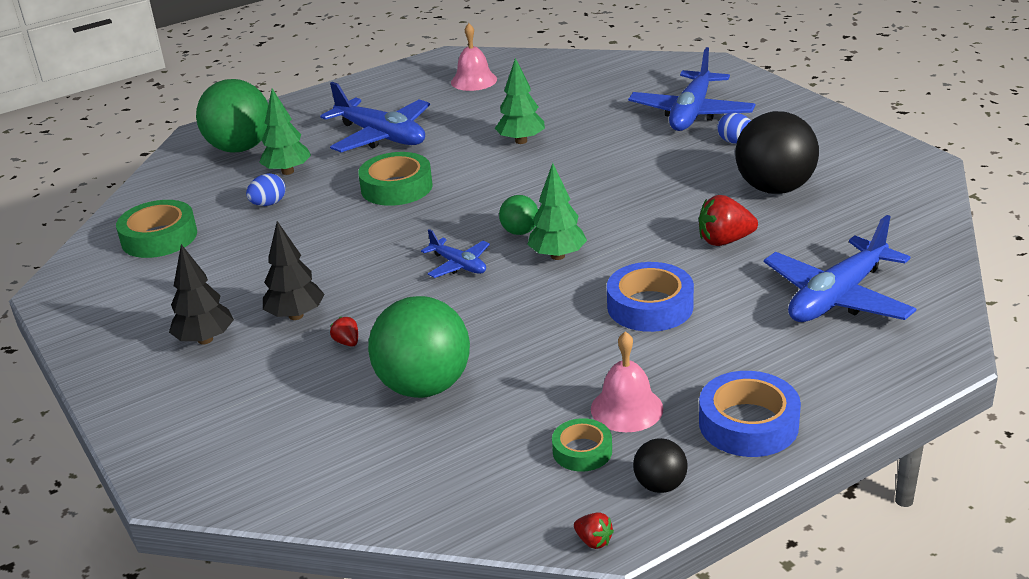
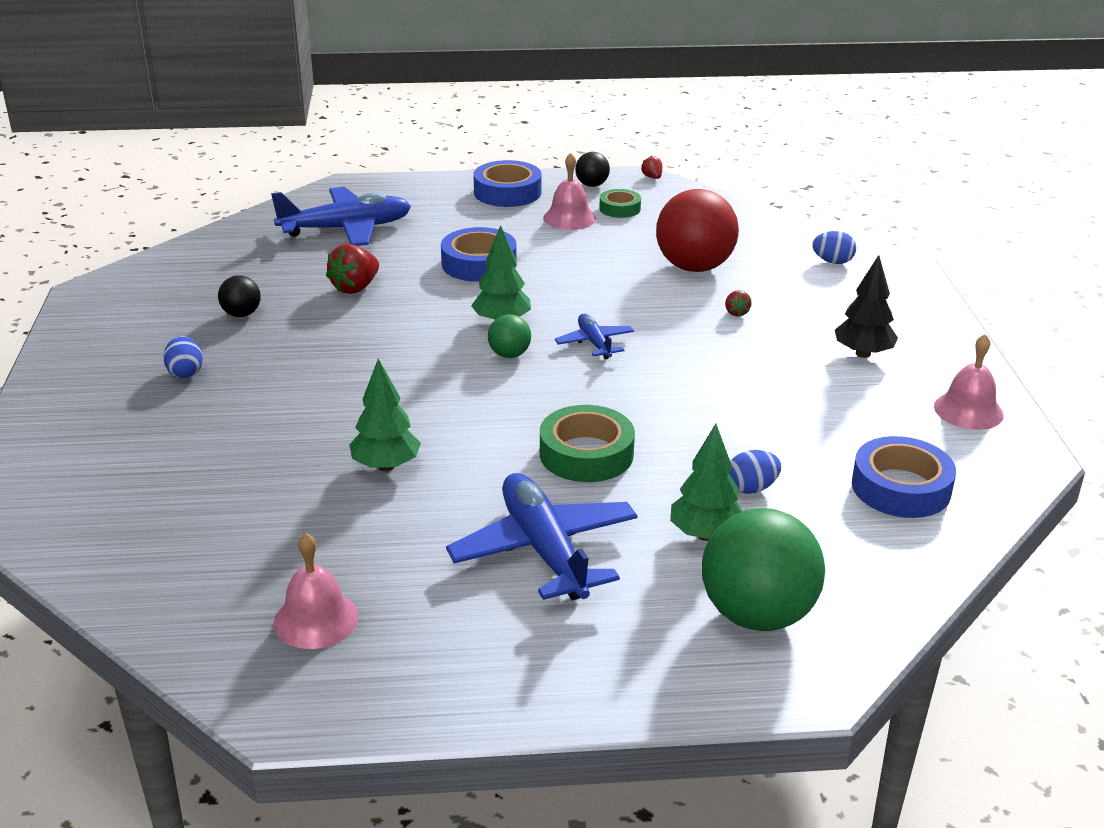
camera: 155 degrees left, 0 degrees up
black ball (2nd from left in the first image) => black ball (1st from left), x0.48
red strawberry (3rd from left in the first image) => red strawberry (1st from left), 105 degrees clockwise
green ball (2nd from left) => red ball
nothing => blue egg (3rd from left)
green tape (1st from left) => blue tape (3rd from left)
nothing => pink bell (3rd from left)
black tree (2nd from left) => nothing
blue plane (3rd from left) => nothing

○ ○ ○

:: Exercise instructions ::
No lines before the one containing "nothing => pink bell (3rd from left)" belong in the answer; write out that line and each one after it exactly, through the end of the records.

:: Output of the exercise ::
nothing => pink bell (3rd from left)
black tree (2nd from left) => nothing
blue plane (3rd from left) => nothing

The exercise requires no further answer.